**EXERCISE DESCRIPTION**
Each record below gets repeated exactly, and pictures stay out of the copy.

**INFORMATION**
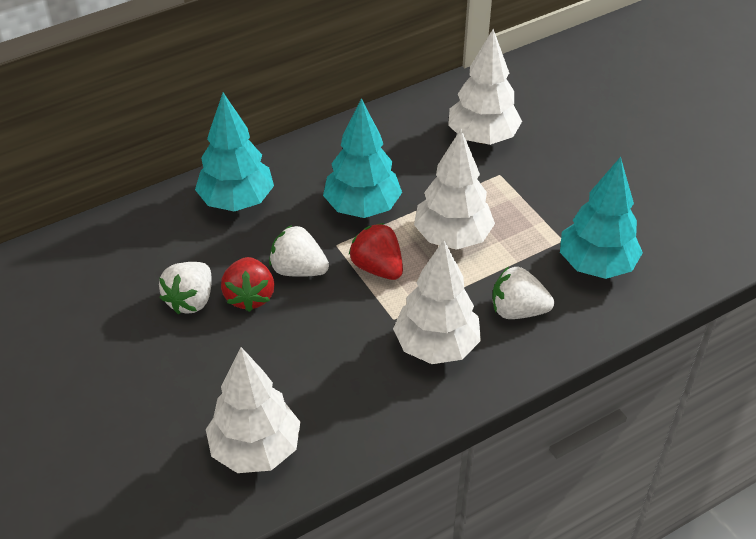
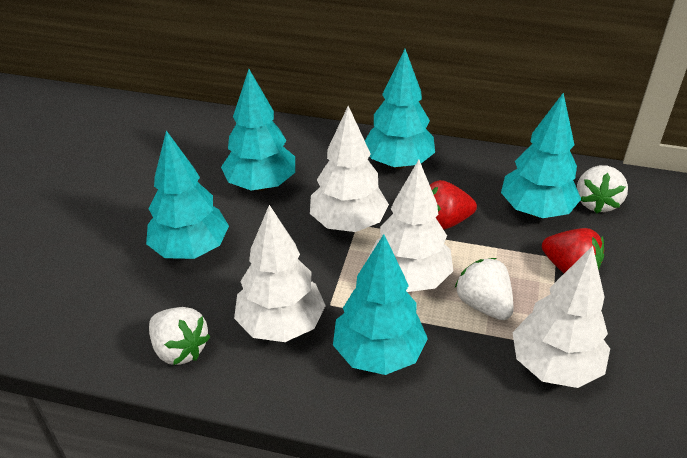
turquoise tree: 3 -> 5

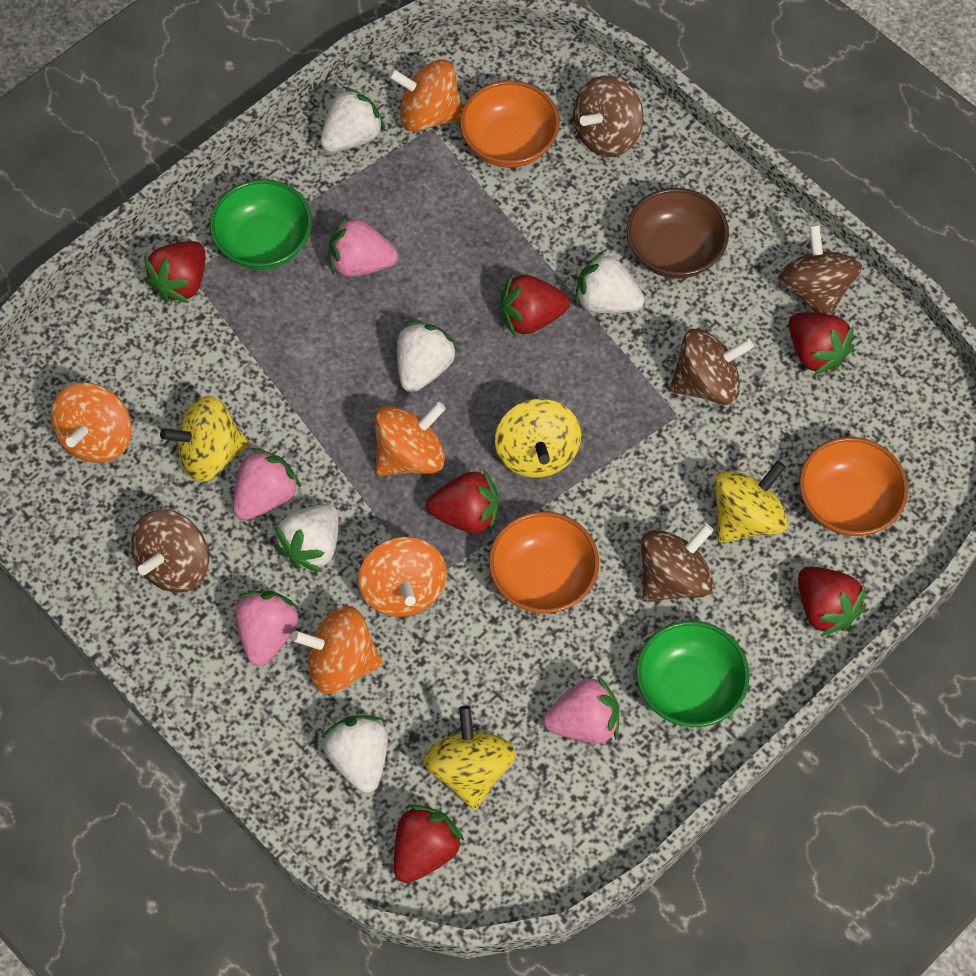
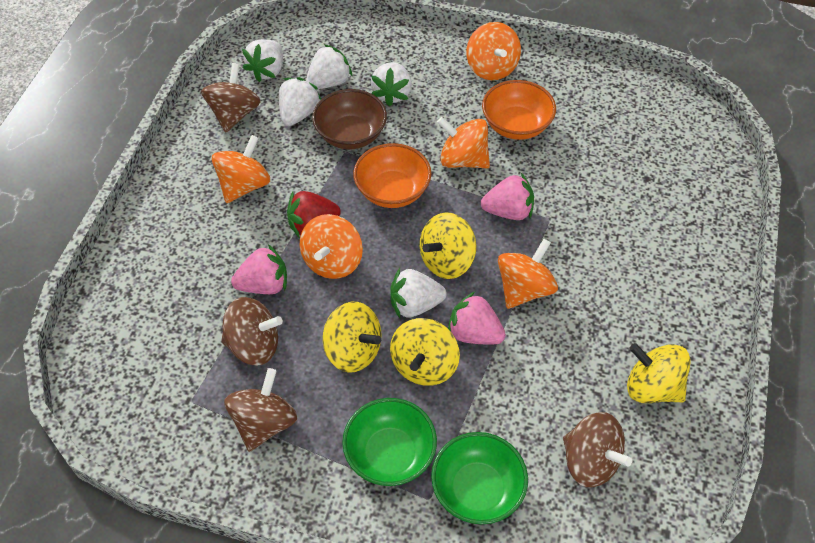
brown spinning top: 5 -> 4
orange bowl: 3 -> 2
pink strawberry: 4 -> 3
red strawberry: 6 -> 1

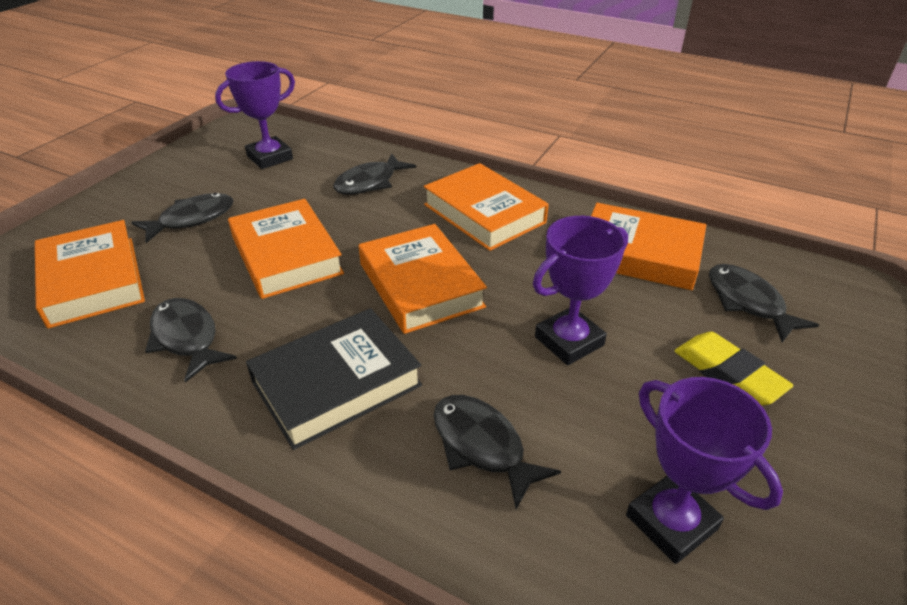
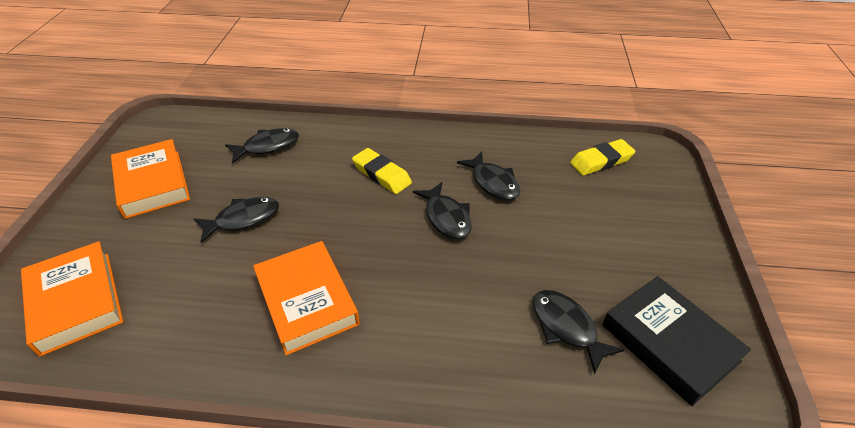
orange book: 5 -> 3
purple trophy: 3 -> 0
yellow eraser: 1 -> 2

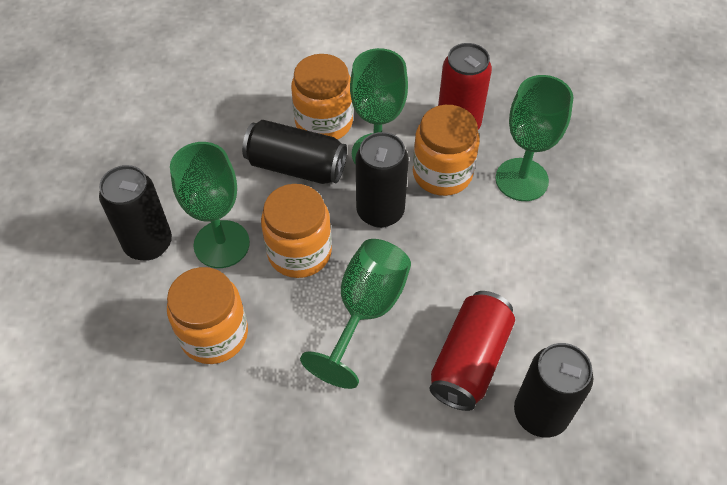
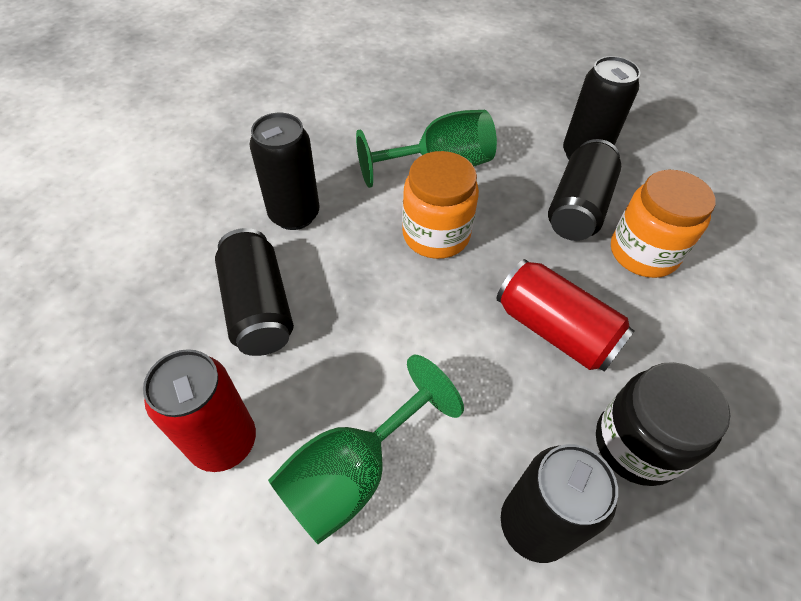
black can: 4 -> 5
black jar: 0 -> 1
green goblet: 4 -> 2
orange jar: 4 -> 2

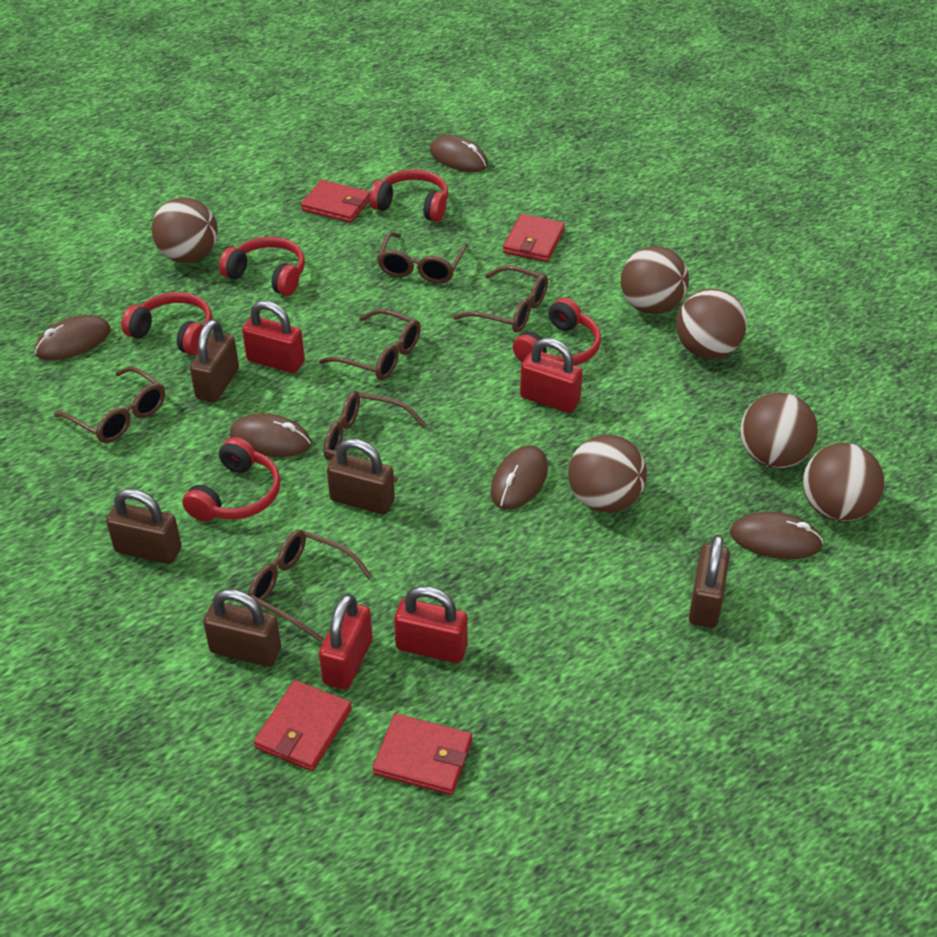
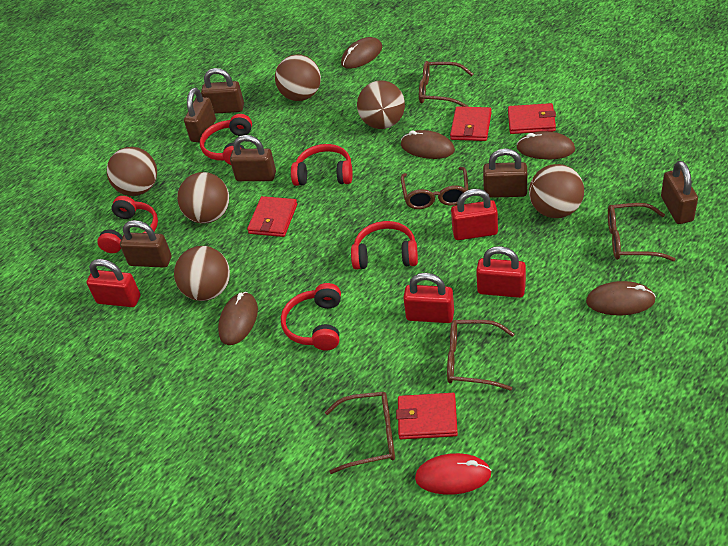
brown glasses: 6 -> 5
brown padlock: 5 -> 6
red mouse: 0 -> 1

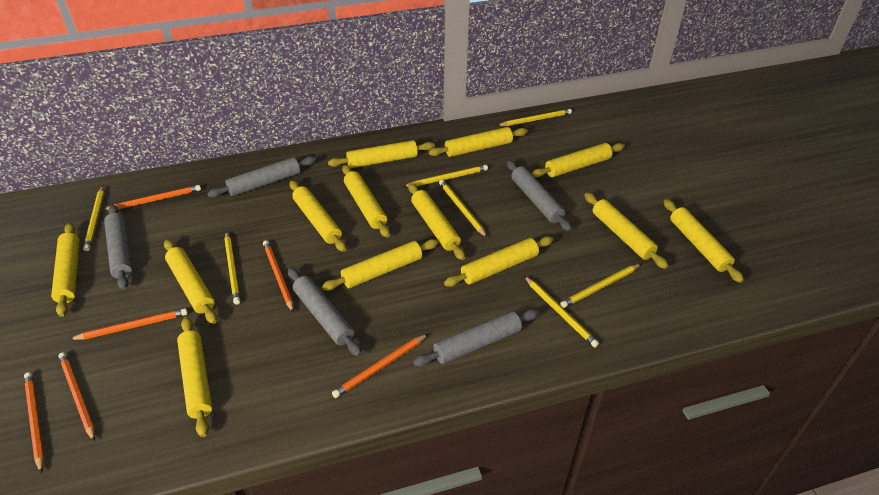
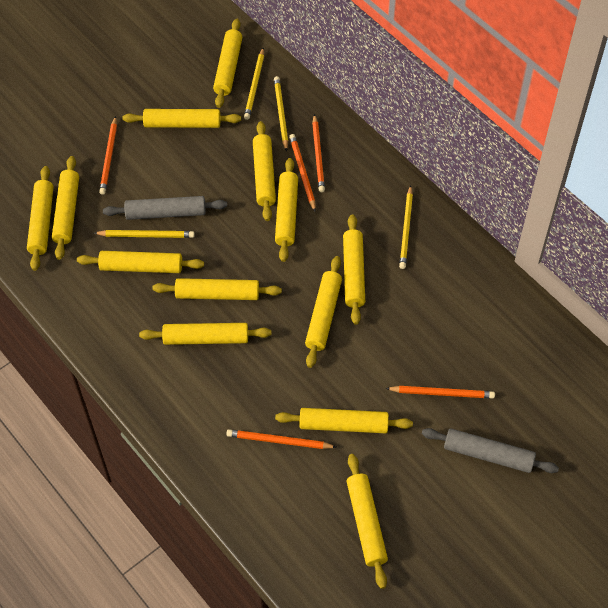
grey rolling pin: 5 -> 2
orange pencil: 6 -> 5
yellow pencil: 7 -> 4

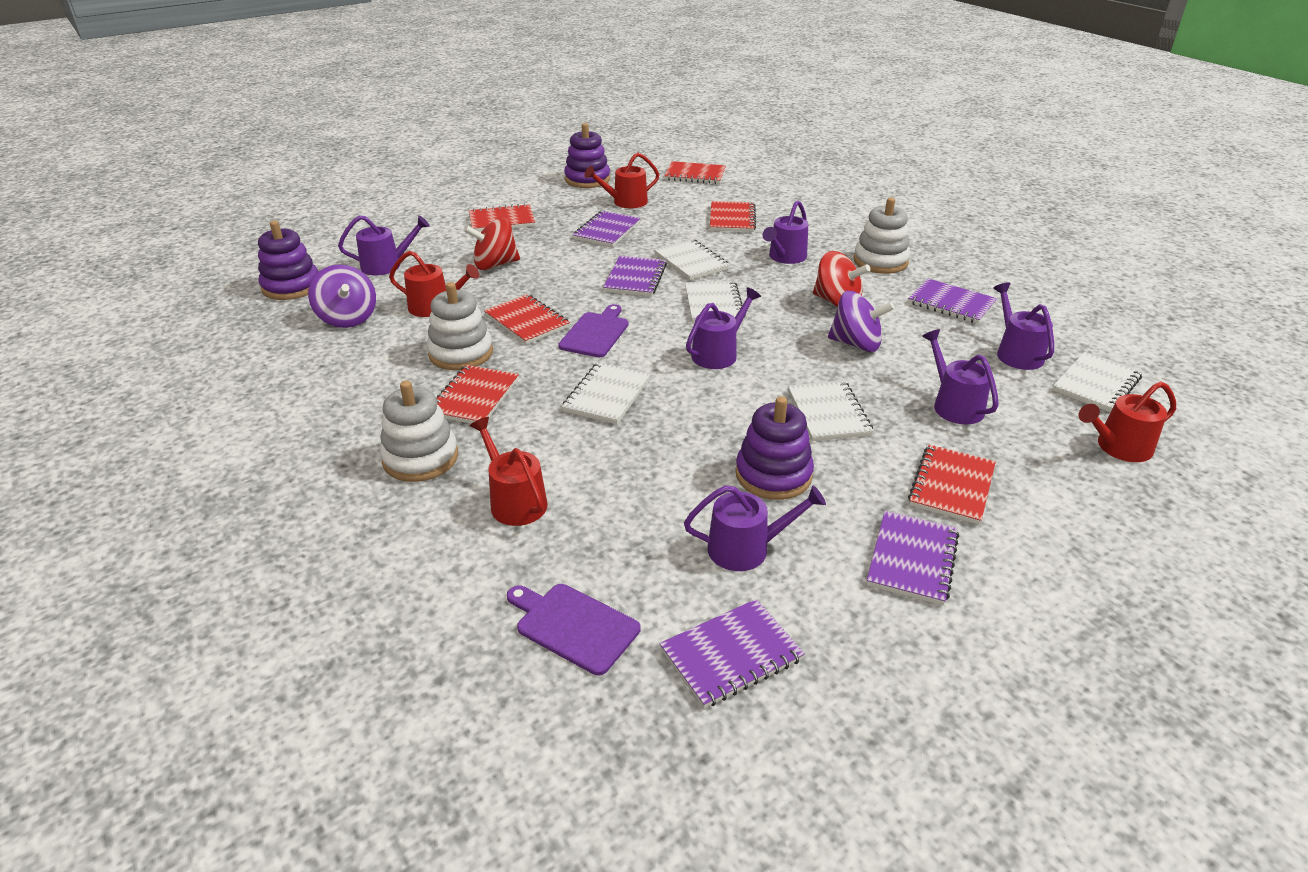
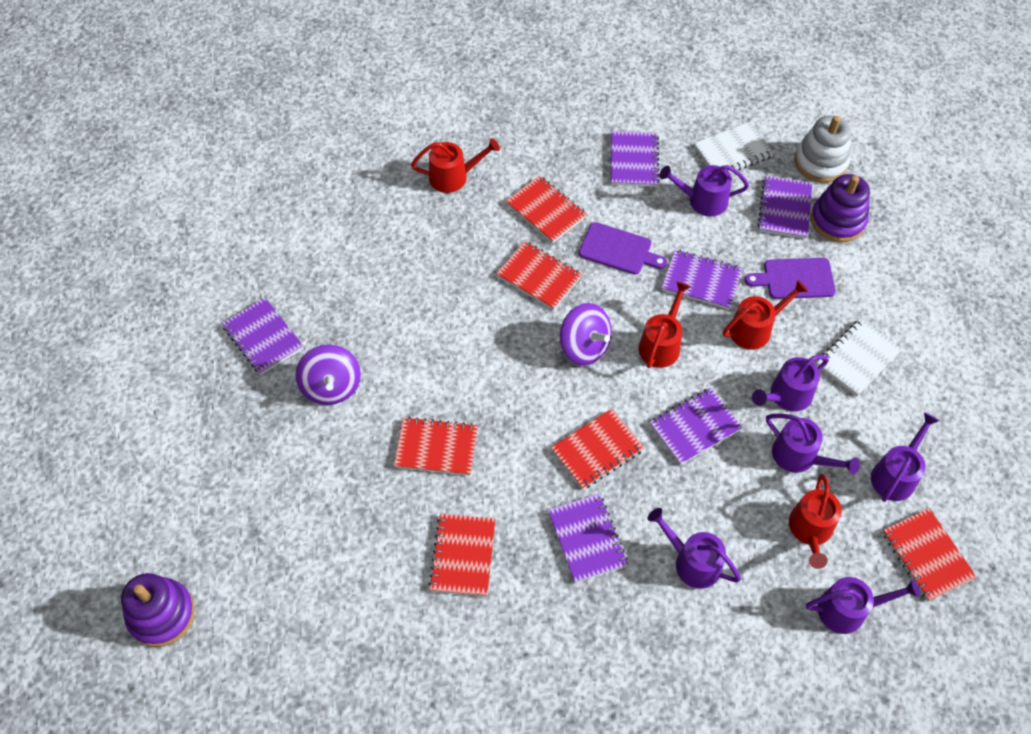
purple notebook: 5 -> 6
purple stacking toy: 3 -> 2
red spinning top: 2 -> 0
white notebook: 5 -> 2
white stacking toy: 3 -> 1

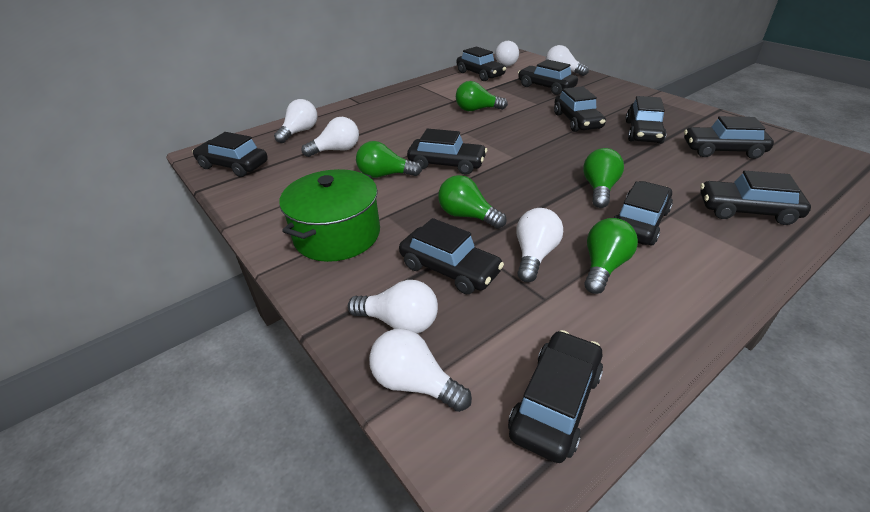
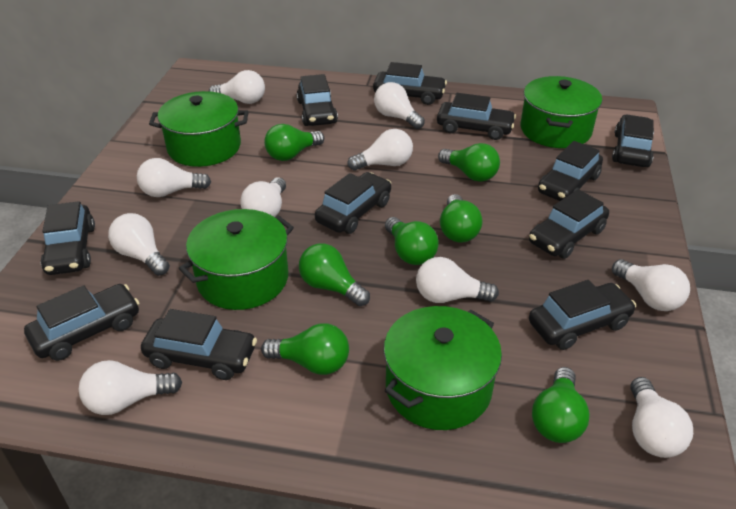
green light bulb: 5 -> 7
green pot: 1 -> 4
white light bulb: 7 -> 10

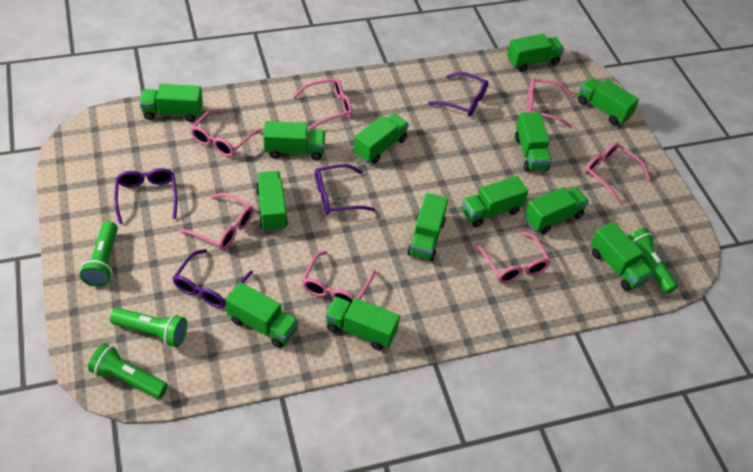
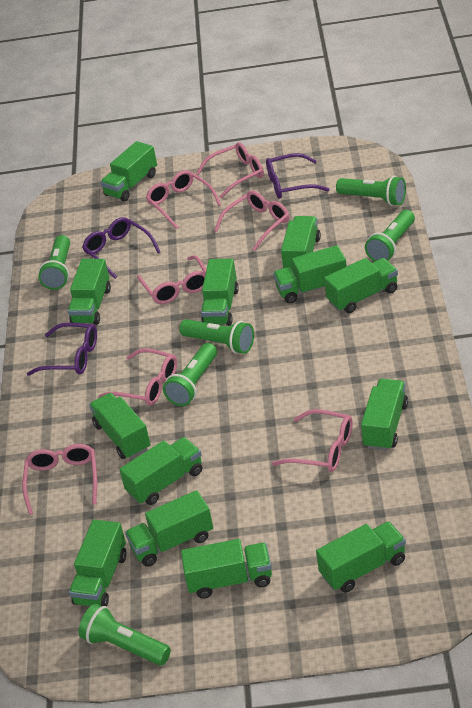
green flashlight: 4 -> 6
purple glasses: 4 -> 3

**EXERCISE RESULT**
turquoise tree: 3 -> 5

brown spinning top: 5 -> 4
orange bowl: 3 -> 2
pink strawberry: 4 -> 3
red strawberry: 6 -> 1

orange book: 5 -> 3
purple trophy: 3 -> 0
yellow eraser: 1 -> 2

black can: 4 -> 5
black jar: 0 -> 1
green goblet: 4 -> 2
orange jar: 4 -> 2

brown glasses: 6 -> 5
brown padlock: 5 -> 6
red mouse: 0 -> 1

grey rolling pin: 5 -> 2
orange pencil: 6 -> 5
yellow pencil: 7 -> 4

purple notebook: 5 -> 6
purple stacking toy: 3 -> 2
red spinning top: 2 -> 0
white notebook: 5 -> 2
white stacking toy: 3 -> 1

green light bulb: 5 -> 7
green pot: 1 -> 4
white light bulb: 7 -> 10

green flashlight: 4 -> 6
purple glasses: 4 -> 3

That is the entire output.